• **Exercise brief**
Each record must come back unchanged in your answer, stripped of its images.

• **Record set**
········

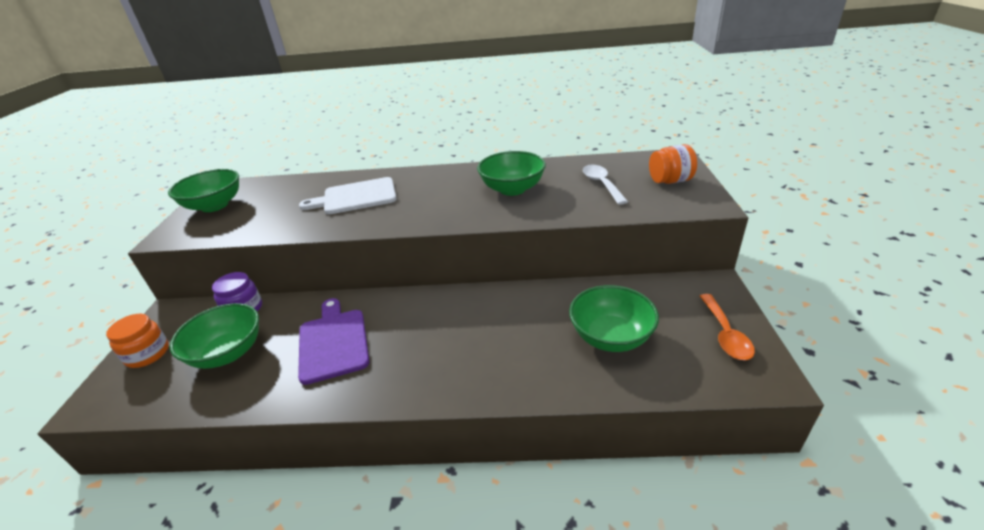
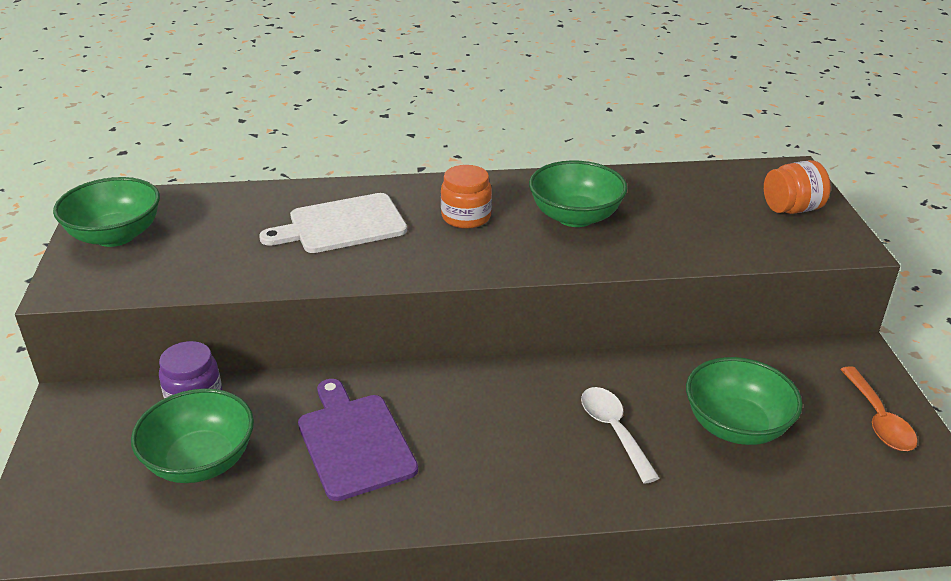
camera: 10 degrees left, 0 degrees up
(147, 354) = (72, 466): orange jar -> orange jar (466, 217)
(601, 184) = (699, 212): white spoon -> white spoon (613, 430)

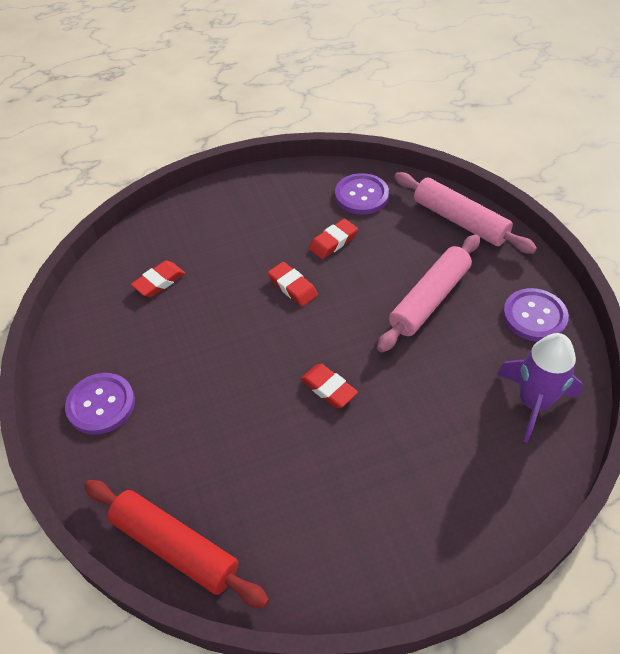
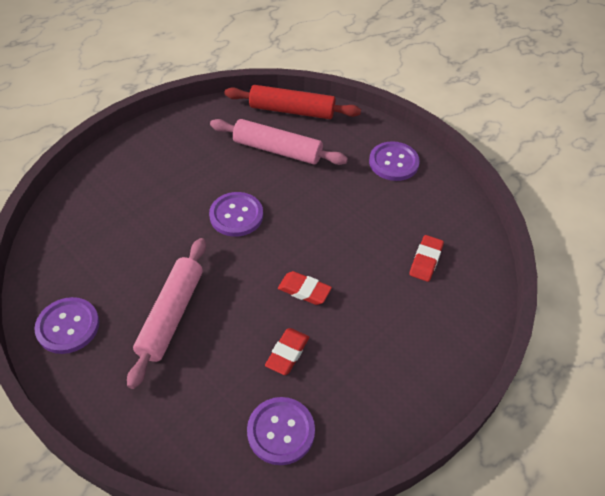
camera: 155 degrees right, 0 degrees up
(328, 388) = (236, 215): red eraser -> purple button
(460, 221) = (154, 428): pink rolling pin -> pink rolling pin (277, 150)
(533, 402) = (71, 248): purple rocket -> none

········

• **Answer to this task**
camera: 10 degrees left, 0 degrees up
(147, 354) = (72, 466): orange jar -> orange jar (466, 217)
(601, 184) = (699, 212): white spoon -> white spoon (613, 430)

camera: 155 degrees right, 0 degrees up
(328, 388) = (236, 215): red eraser -> purple button
(460, 221) = (154, 428): pink rolling pin -> pink rolling pin (277, 150)
(533, 402) = (71, 248): purple rocket -> none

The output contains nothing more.